* **Work to be completed**
In your copy, include every line of the records exactly and no picture at all.

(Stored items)
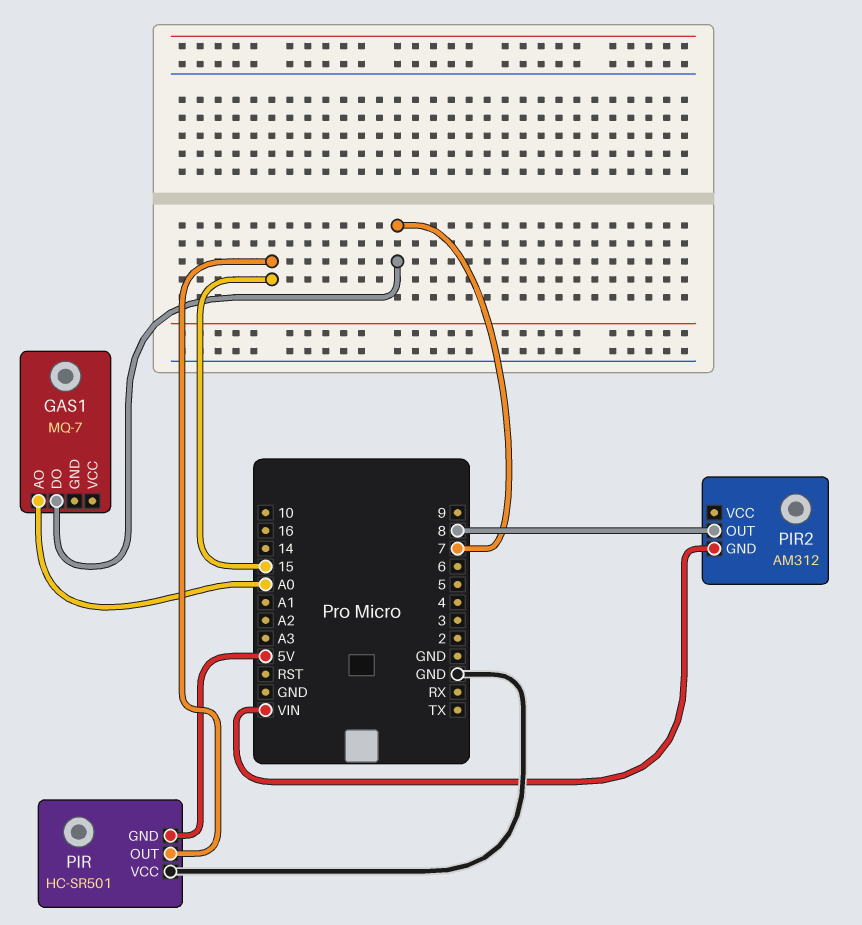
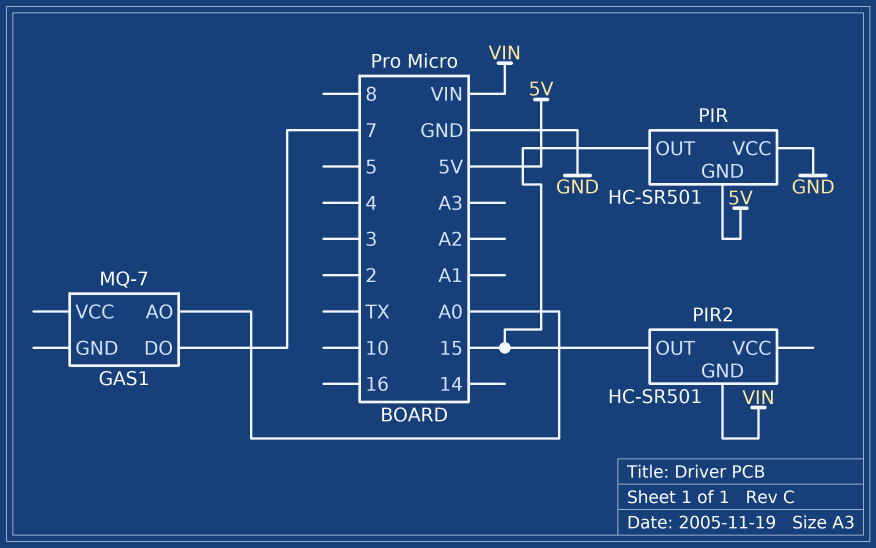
PIR2: AM312 -> HC-SR501
PIR2 pin OUT: 8 -> 15

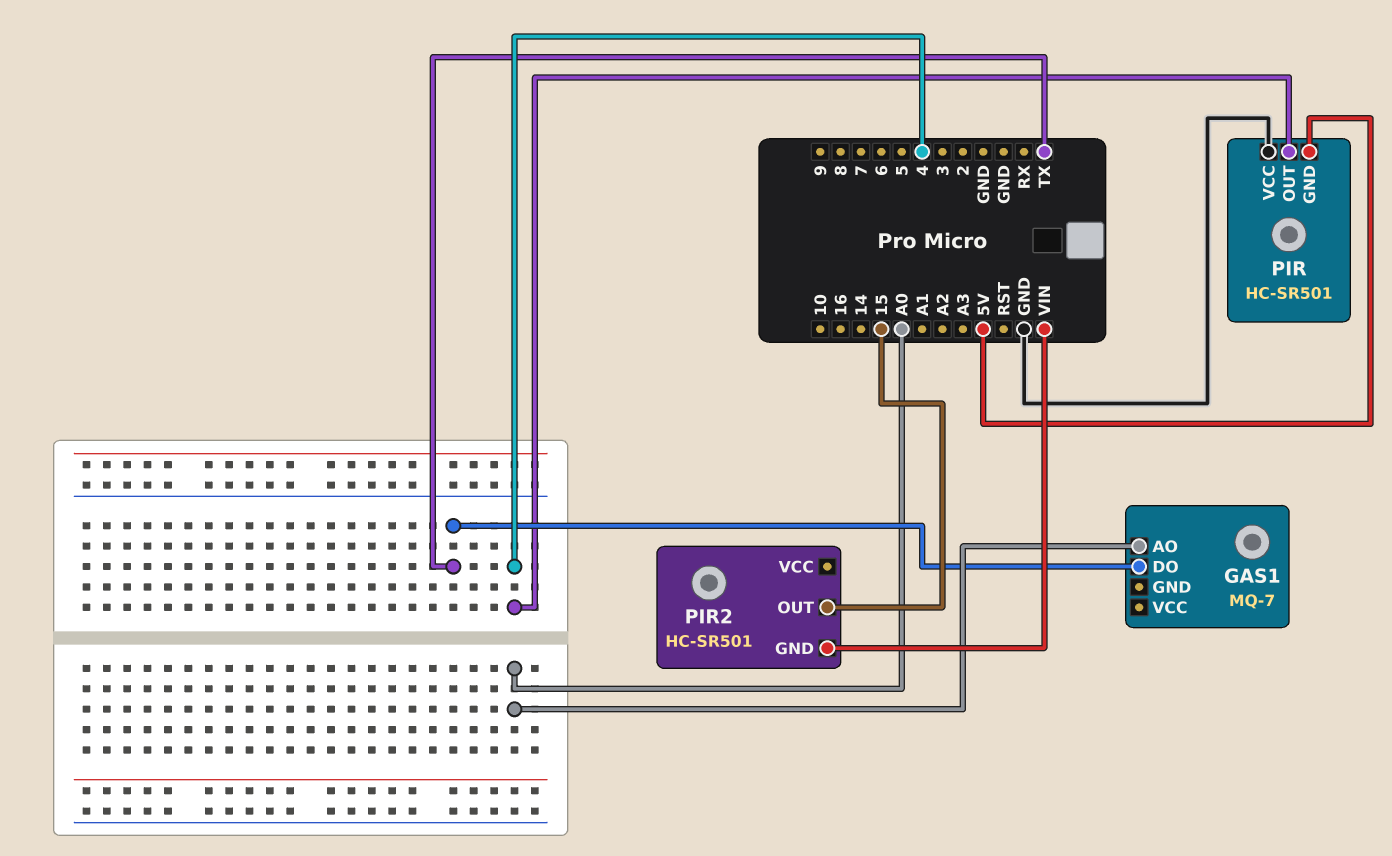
GAS1 pin DO: 7 -> TX
PIR pin OUT: 15 -> 4

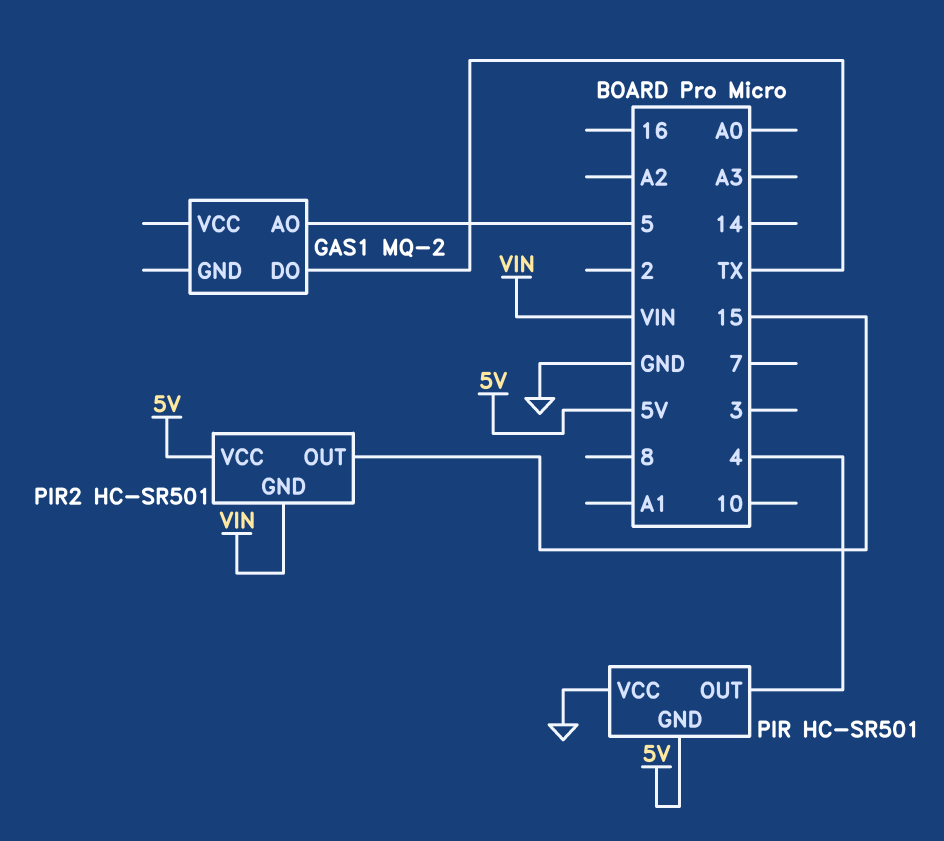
GAS1: MQ-7 -> MQ-2
GAS1 pin AO: A0 -> 5
PIR2 pin VCC: none -> 5V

* **Problem solution**
PIR2: AM312 -> HC-SR501
PIR2 pin OUT: 8 -> 15

GAS1 pin DO: 7 -> TX
PIR pin OUT: 15 -> 4

GAS1: MQ-7 -> MQ-2
GAS1 pin AO: A0 -> 5
PIR2 pin VCC: none -> 5V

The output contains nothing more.